** BEGIN **

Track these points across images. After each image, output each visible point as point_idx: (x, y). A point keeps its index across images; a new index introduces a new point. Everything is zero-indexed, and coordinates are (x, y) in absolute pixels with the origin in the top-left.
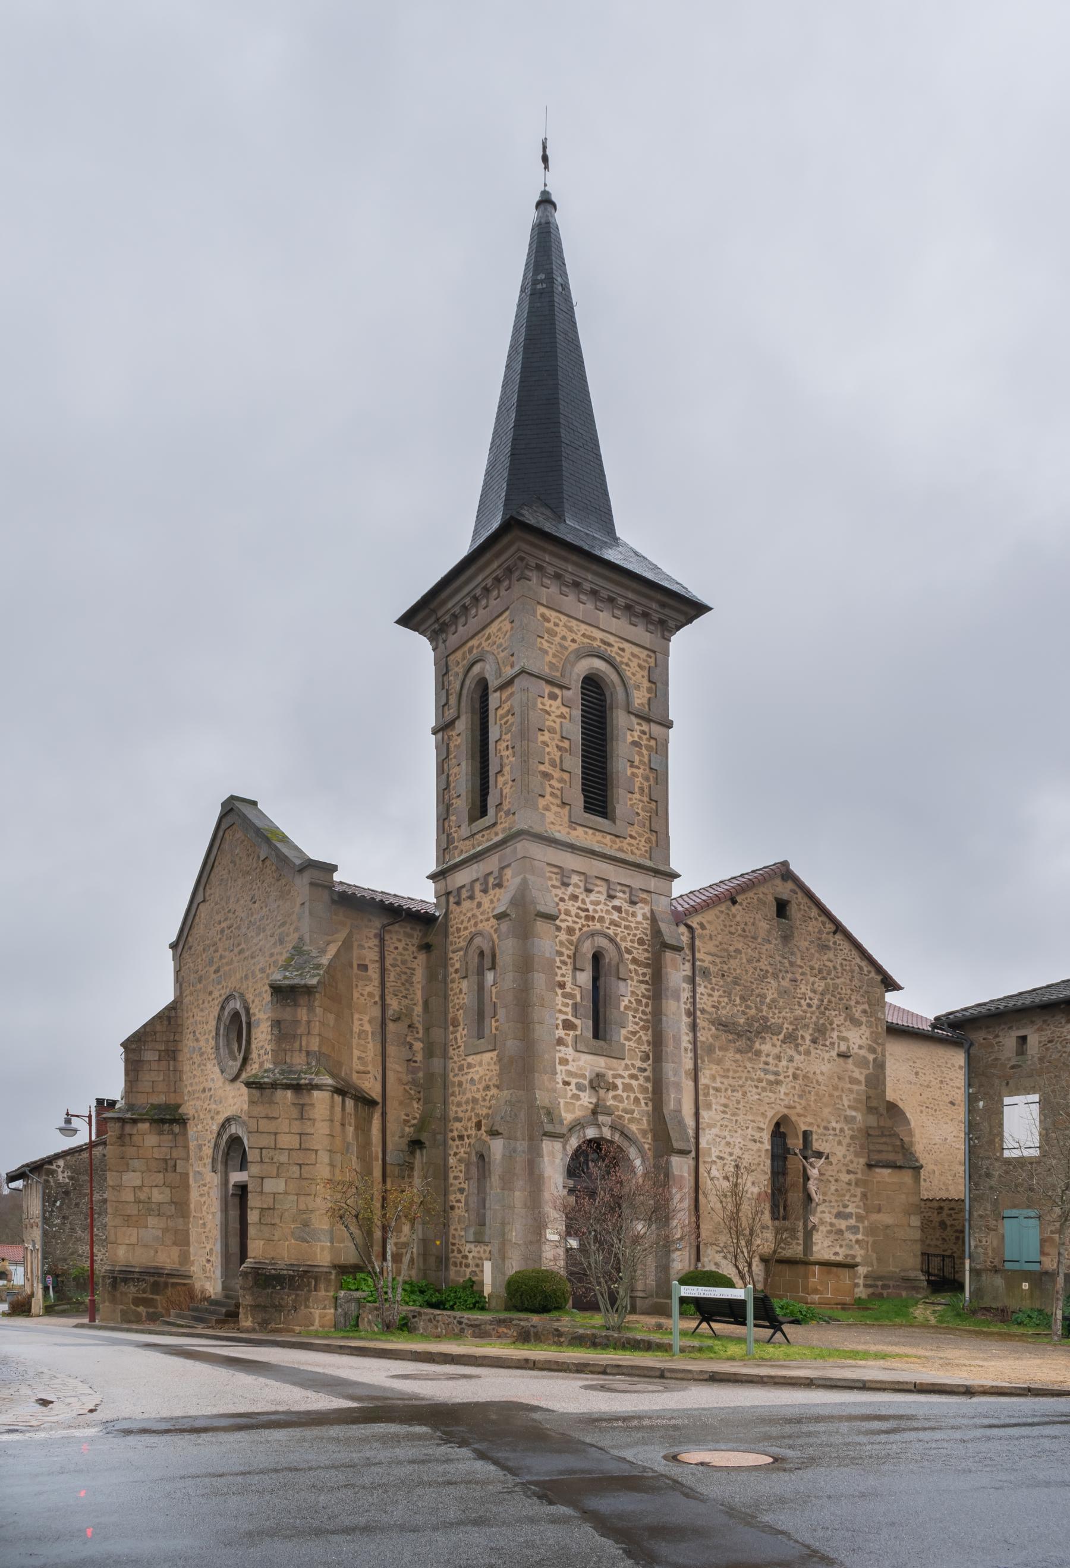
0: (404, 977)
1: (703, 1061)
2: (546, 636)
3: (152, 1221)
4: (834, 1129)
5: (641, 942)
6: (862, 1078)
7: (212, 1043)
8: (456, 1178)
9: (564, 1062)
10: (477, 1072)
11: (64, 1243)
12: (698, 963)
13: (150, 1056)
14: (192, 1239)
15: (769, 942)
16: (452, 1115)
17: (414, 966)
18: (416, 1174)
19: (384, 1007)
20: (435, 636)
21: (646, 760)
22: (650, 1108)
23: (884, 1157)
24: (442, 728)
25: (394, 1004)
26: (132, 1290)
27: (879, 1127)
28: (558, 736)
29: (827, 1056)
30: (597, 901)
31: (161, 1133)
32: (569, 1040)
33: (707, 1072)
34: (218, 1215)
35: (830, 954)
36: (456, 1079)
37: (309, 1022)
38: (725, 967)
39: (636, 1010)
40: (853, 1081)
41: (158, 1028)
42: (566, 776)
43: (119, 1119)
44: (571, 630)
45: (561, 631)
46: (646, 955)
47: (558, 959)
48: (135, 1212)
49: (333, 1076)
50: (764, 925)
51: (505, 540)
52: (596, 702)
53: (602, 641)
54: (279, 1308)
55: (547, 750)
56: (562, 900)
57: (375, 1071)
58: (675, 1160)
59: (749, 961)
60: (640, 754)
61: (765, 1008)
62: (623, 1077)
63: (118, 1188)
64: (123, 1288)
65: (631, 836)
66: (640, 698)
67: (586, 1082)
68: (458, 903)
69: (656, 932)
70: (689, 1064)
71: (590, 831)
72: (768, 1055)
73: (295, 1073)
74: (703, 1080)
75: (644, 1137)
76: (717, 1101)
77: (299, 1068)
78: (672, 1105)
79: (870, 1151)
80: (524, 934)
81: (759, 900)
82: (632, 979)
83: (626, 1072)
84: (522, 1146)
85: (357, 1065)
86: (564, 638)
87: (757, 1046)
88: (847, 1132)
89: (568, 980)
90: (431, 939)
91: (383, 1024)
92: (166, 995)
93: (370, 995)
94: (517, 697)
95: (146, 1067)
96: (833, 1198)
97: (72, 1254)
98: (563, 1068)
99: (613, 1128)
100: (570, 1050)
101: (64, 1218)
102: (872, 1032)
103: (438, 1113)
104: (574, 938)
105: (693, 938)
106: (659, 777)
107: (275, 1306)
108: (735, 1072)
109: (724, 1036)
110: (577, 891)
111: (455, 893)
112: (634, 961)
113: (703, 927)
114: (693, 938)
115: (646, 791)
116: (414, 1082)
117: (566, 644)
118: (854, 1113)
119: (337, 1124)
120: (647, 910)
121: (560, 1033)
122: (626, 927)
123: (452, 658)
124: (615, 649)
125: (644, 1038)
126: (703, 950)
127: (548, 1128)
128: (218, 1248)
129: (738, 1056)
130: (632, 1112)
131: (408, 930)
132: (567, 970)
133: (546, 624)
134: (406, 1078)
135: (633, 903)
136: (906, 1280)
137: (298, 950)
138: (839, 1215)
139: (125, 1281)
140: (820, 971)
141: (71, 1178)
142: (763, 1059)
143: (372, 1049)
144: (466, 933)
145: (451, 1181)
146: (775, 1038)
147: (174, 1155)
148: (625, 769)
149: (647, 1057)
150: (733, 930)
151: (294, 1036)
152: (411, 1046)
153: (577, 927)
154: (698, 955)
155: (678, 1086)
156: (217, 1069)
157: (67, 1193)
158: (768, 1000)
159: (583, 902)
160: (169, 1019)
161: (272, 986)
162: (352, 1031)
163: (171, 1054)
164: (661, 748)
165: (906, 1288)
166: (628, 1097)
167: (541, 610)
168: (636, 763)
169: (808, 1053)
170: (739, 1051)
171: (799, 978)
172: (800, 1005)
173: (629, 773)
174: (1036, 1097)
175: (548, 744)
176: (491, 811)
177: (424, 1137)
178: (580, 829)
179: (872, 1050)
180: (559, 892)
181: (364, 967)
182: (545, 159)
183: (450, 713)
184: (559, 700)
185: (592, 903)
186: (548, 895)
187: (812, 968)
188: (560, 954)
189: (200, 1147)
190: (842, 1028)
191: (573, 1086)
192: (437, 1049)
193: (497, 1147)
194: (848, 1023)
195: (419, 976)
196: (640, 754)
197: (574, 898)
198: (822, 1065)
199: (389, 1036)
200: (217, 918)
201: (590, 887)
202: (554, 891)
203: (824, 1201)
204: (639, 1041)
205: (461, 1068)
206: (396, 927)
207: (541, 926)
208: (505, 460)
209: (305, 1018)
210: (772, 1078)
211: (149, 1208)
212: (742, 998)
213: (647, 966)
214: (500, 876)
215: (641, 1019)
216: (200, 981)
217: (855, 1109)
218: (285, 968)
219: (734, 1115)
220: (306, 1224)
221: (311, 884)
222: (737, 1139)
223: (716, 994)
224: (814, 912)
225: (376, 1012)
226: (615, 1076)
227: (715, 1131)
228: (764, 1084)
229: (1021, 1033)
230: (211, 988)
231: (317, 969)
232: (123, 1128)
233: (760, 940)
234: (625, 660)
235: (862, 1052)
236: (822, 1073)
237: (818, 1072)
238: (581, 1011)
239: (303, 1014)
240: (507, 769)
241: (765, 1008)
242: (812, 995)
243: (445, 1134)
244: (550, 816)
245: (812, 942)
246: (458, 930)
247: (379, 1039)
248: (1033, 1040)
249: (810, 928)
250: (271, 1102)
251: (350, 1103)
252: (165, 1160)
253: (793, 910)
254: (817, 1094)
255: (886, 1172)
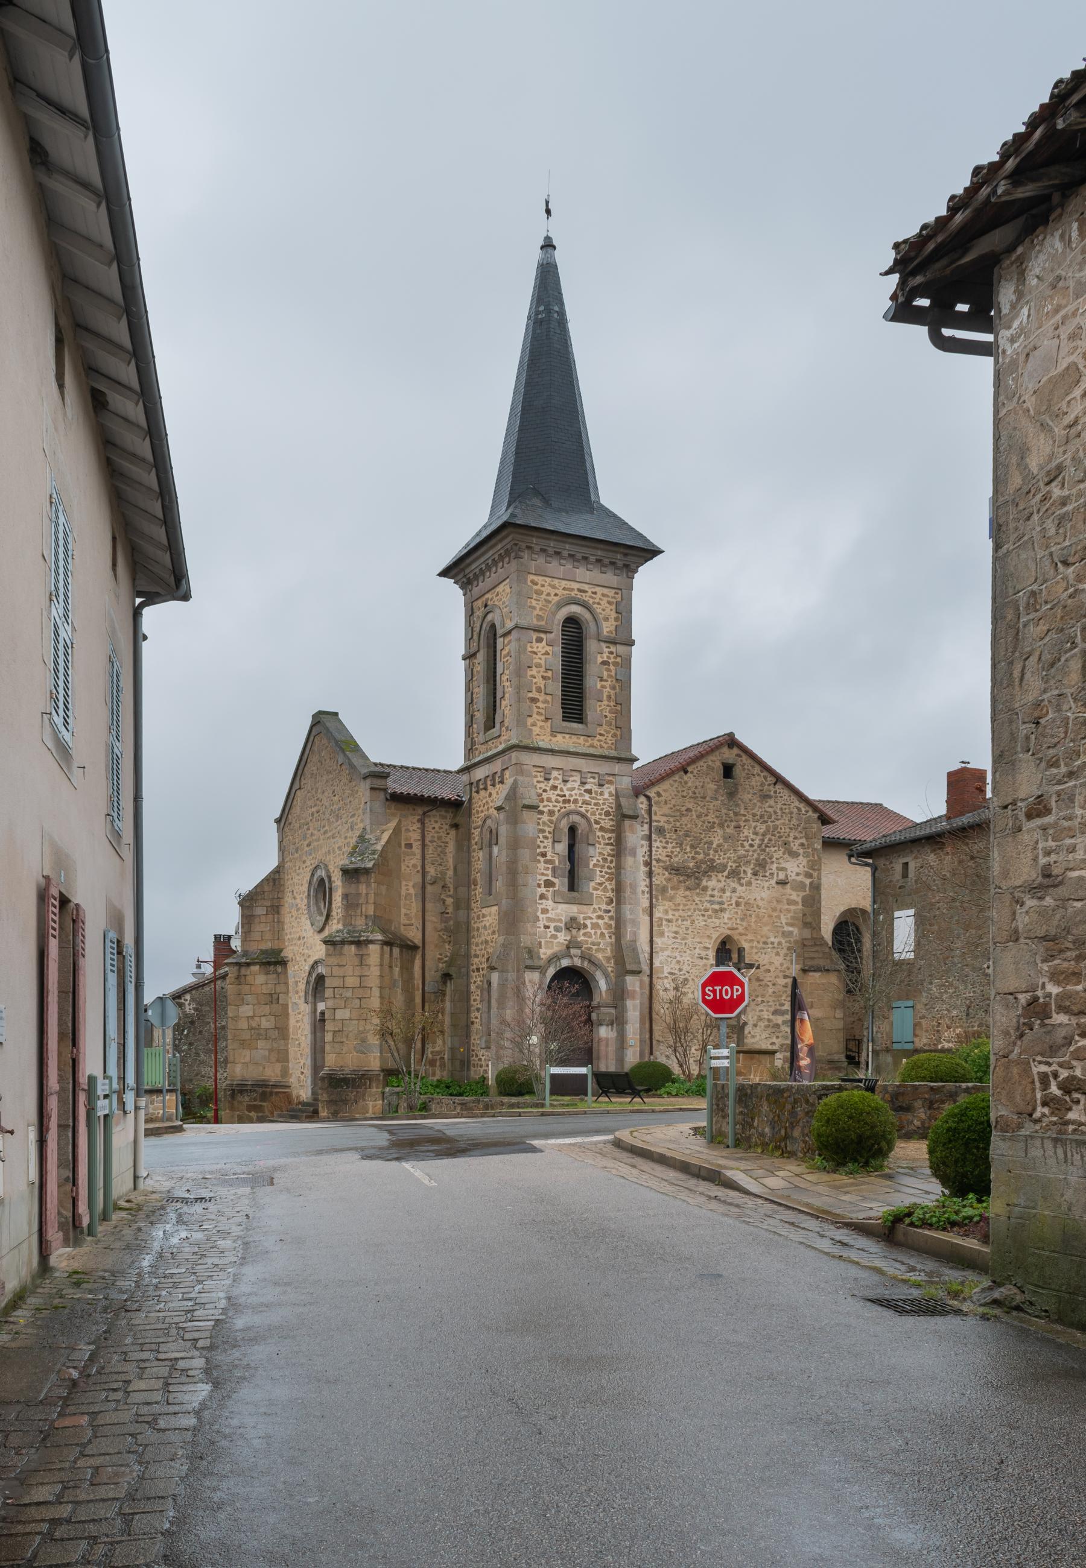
0: (439, 849)
1: (657, 900)
2: (535, 596)
3: (261, 1044)
4: (772, 943)
5: (607, 814)
6: (799, 900)
7: (305, 901)
8: (475, 1000)
9: (545, 911)
10: (488, 919)
11: (190, 1066)
12: (654, 824)
13: (260, 911)
14: (291, 1057)
15: (717, 799)
16: (473, 953)
17: (448, 840)
18: (448, 998)
19: (424, 873)
20: (466, 584)
21: (613, 674)
22: (613, 940)
23: (815, 963)
24: (469, 657)
25: (432, 871)
26: (246, 1099)
27: (813, 938)
28: (543, 669)
29: (766, 884)
30: (573, 789)
31: (267, 973)
32: (549, 895)
33: (661, 908)
34: (309, 1036)
35: (771, 802)
36: (475, 926)
37: (367, 894)
38: (678, 824)
39: (603, 867)
40: (790, 902)
41: (266, 888)
42: (549, 698)
43: (237, 964)
44: (554, 587)
45: (547, 589)
46: (612, 823)
47: (541, 835)
48: (248, 1037)
49: (383, 931)
50: (713, 786)
51: (504, 533)
52: (574, 636)
53: (580, 590)
54: (345, 1102)
55: (534, 680)
56: (545, 791)
57: (417, 923)
58: (629, 979)
59: (699, 816)
60: (609, 670)
61: (711, 852)
62: (591, 918)
63: (236, 1018)
64: (239, 1098)
65: (601, 734)
66: (608, 628)
67: (562, 925)
68: (477, 792)
69: (619, 806)
70: (646, 903)
71: (567, 736)
72: (713, 889)
73: (357, 932)
74: (657, 914)
75: (608, 962)
76: (668, 930)
77: (360, 928)
78: (628, 937)
79: (805, 958)
80: (514, 820)
81: (708, 767)
82: (600, 843)
83: (594, 917)
84: (511, 976)
85: (404, 920)
86: (548, 594)
87: (704, 883)
88: (784, 944)
89: (549, 850)
90: (459, 820)
91: (423, 888)
92: (273, 863)
93: (414, 866)
94: (513, 644)
95: (257, 920)
96: (771, 999)
97: (197, 1075)
98: (544, 916)
99: (582, 957)
100: (550, 902)
101: (191, 1044)
102: (808, 862)
103: (463, 952)
104: (554, 819)
105: (650, 806)
106: (623, 685)
107: (342, 1101)
108: (685, 905)
109: (675, 879)
110: (557, 783)
111: (475, 785)
112: (602, 829)
113: (659, 794)
114: (650, 806)
115: (613, 697)
116: (446, 929)
117: (550, 598)
118: (791, 929)
119: (386, 968)
120: (612, 789)
121: (543, 890)
122: (595, 804)
123: (475, 604)
124: (589, 594)
125: (609, 887)
126: (659, 813)
127: (529, 962)
128: (309, 1062)
129: (688, 893)
130: (599, 944)
131: (443, 813)
132: (548, 843)
133: (535, 587)
134: (440, 926)
135: (601, 785)
136: (831, 1062)
137: (362, 838)
138: (776, 1012)
139: (241, 1092)
140: (762, 816)
141: (196, 1009)
142: (709, 892)
143: (415, 907)
144: (482, 815)
145: (472, 1002)
146: (720, 875)
147: (278, 991)
148: (596, 685)
149: (611, 901)
150: (685, 794)
151: (357, 905)
152: (444, 901)
153: (556, 809)
154: (654, 818)
155: (634, 922)
156: (308, 922)
157: (192, 1023)
158: (714, 846)
159: (562, 790)
160: (275, 881)
161: (342, 870)
162: (400, 895)
163: (276, 909)
164: (626, 663)
165: (830, 1069)
166: (595, 933)
167: (531, 577)
168: (605, 678)
169: (749, 884)
170: (688, 888)
171: (742, 824)
172: (743, 846)
173: (599, 687)
174: (912, 912)
175: (535, 675)
176: (498, 725)
177: (453, 971)
178: (559, 736)
179: (808, 875)
180: (542, 785)
181: (409, 846)
182: (548, 212)
183: (473, 650)
184: (544, 642)
185: (568, 790)
186: (533, 787)
187: (754, 815)
188: (543, 831)
189: (297, 982)
190: (781, 861)
191: (552, 929)
192: (464, 904)
193: (495, 977)
194: (786, 856)
195: (451, 848)
196: (609, 670)
197: (554, 788)
198: (762, 892)
199: (428, 896)
200: (310, 803)
201: (566, 778)
202: (539, 785)
203: (763, 1001)
204: (605, 890)
205: (478, 918)
206: (434, 812)
207: (527, 815)
208: (511, 458)
209: (364, 892)
210: (717, 907)
211: (258, 1033)
212: (692, 847)
213: (612, 831)
214: (502, 776)
215: (607, 873)
216: (297, 850)
217: (792, 925)
218: (352, 854)
219: (683, 939)
220: (364, 1041)
221: (371, 789)
222: (686, 958)
223: (670, 845)
224: (757, 769)
225: (418, 878)
226: (585, 918)
227: (666, 953)
228: (710, 913)
229: (905, 860)
230: (304, 858)
231: (373, 854)
232: (239, 971)
233: (708, 799)
234: (597, 601)
235: (799, 878)
236: (762, 899)
237: (758, 898)
238: (559, 872)
239: (363, 889)
240: (507, 696)
241: (711, 852)
242: (754, 837)
243: (468, 968)
244: (536, 730)
245: (754, 794)
246: (478, 812)
247: (420, 899)
248: (912, 866)
249: (753, 783)
250: (341, 954)
251: (396, 951)
252: (271, 994)
253: (737, 771)
254: (757, 916)
255: (817, 975)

** END **

Rewrite the records from their beginning through the line containing "24: (442, 728)", inclusive, with "top-left" changed to "upper-left" and all else unchanged. Leave the pictures out.

**Task result**
Track these points across images. After each image, output each visible point as point_idx: (x, y). A point keeps its index across images; a new index introduces a new point. Everything is zero-indexed, and coordinates are (x, y) in absolute pixels with the origin in the upper-left.
0: (404, 977)
1: (703, 1061)
2: (546, 636)
3: (152, 1221)
4: (834, 1129)
5: (641, 942)
6: (862, 1078)
7: (212, 1043)
8: (456, 1178)
9: (564, 1062)
10: (477, 1072)
11: (64, 1243)
12: (698, 963)
13: (150, 1056)
14: (192, 1239)
15: (769, 942)
16: (452, 1115)
17: (414, 966)
18: (416, 1174)
19: (384, 1007)
20: (435, 636)
21: (646, 760)
22: (650, 1108)
23: (884, 1157)
24: (442, 728)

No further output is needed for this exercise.